* **Task item**
All entries must be repeated exactly. No picture should appear in the result.

** Opening Data listing block **

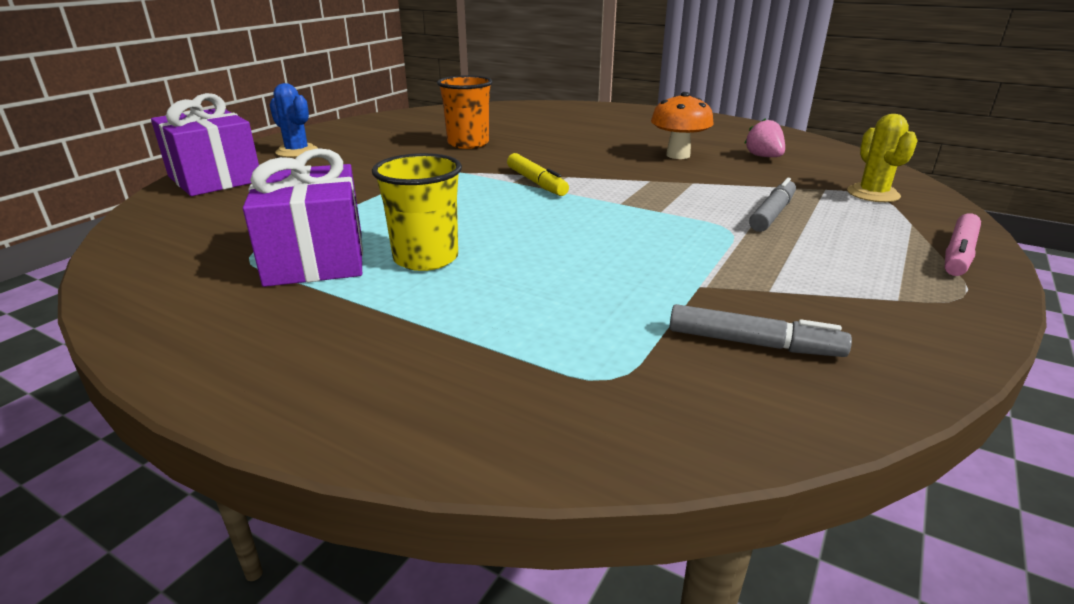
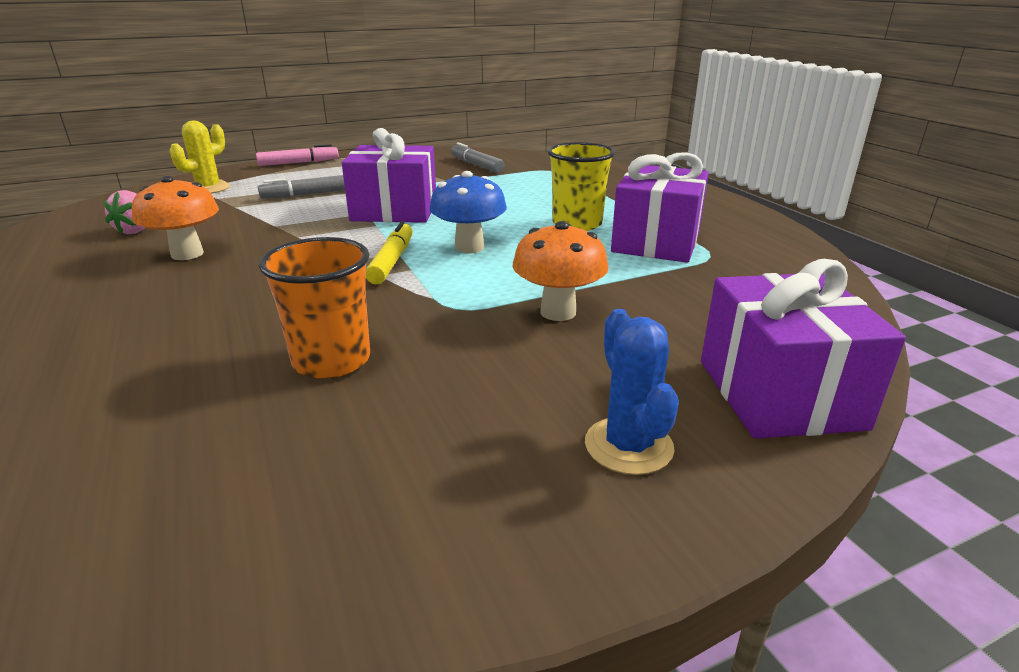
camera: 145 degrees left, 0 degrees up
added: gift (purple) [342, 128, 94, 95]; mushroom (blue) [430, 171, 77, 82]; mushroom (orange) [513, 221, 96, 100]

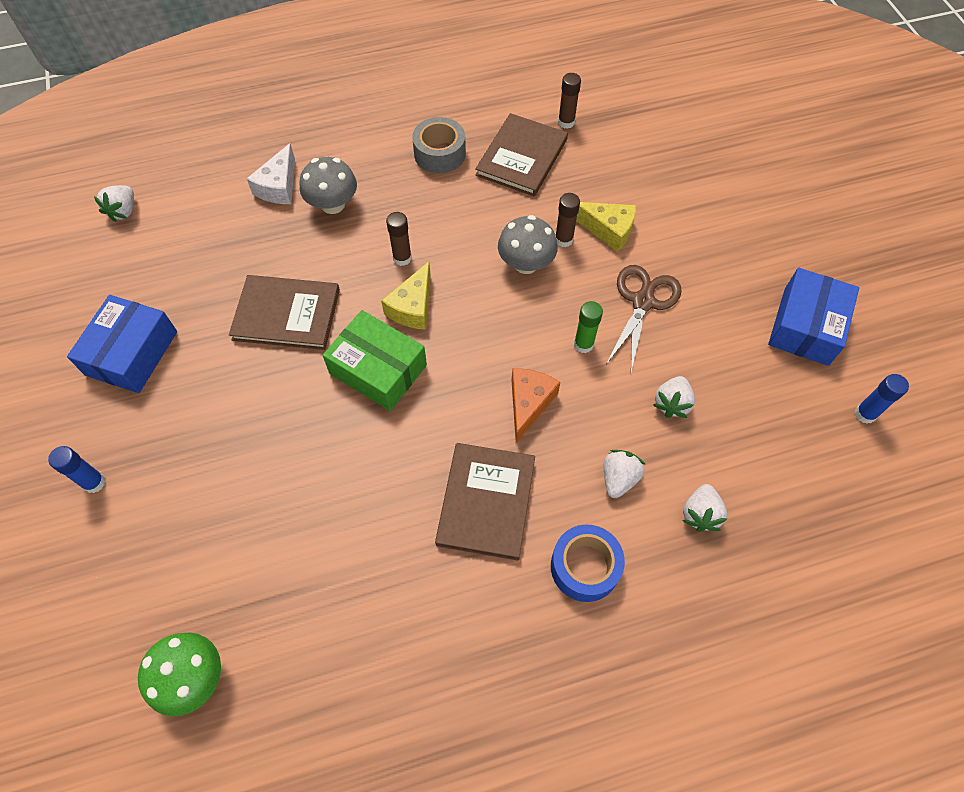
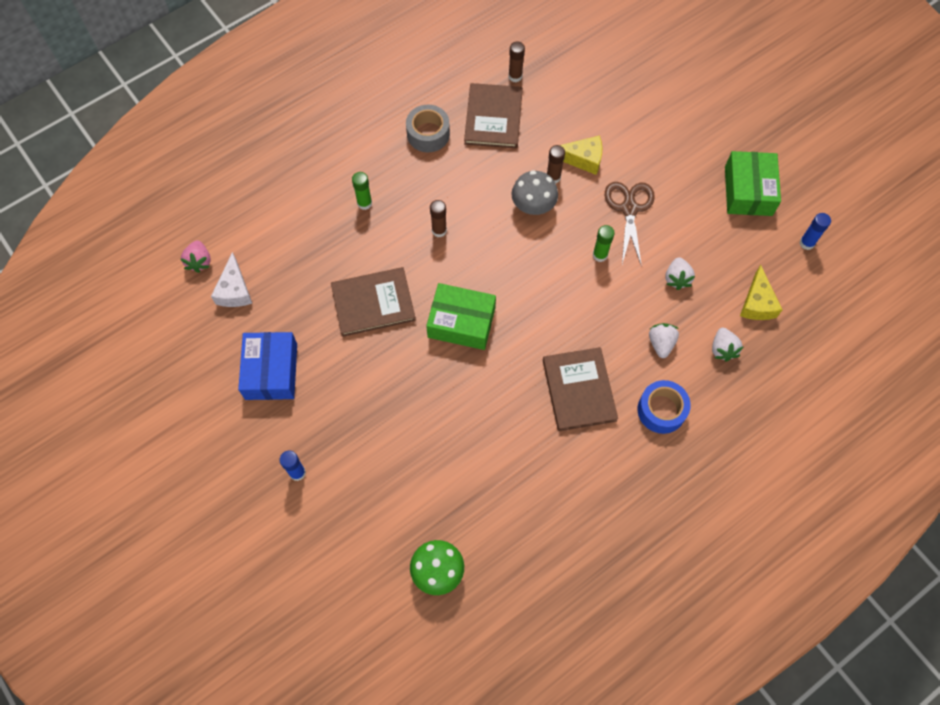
camera: 20 degrees left, 5 degrees up
removed: cheese (orange) [512, 368, 48, 75]
moved: cheese (white) [247, 143, 48, 61] to [211, 252, 41, 55]; cheese (yellow) [381, 262, 50, 68] to [740, 265, 42, 55]
replaced: mushroom (grey) [300, 157, 57, 57] to glue stick (green) [352, 172, 20, 38]
recoloured: strawberry (white) [94, 185, 40, 37] to strawberry (pink) [181, 240, 30, 33]; box (blue) [768, 268, 91, 98] to box (green) [725, 151, 56, 65]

** Closing Data listing block **

* **Answer space**
camera: 145 degrees left, 0 degrees up
added: gift (purple) [342, 128, 94, 95]; mushroom (blue) [430, 171, 77, 82]; mushroom (orange) [513, 221, 96, 100]

camera: 20 degrees left, 5 degrees up
removed: cheese (orange) [512, 368, 48, 75]
moved: cheese (white) [247, 143, 48, 61] to [211, 252, 41, 55]; cheese (yellow) [381, 262, 50, 68] to [740, 265, 42, 55]
replaced: mushroom (grey) [300, 157, 57, 57] to glue stick (green) [352, 172, 20, 38]
recoloured: strawberry (white) [94, 185, 40, 37] to strawberry (pink) [181, 240, 30, 33]; box (blue) [768, 268, 91, 98] to box (green) [725, 151, 56, 65]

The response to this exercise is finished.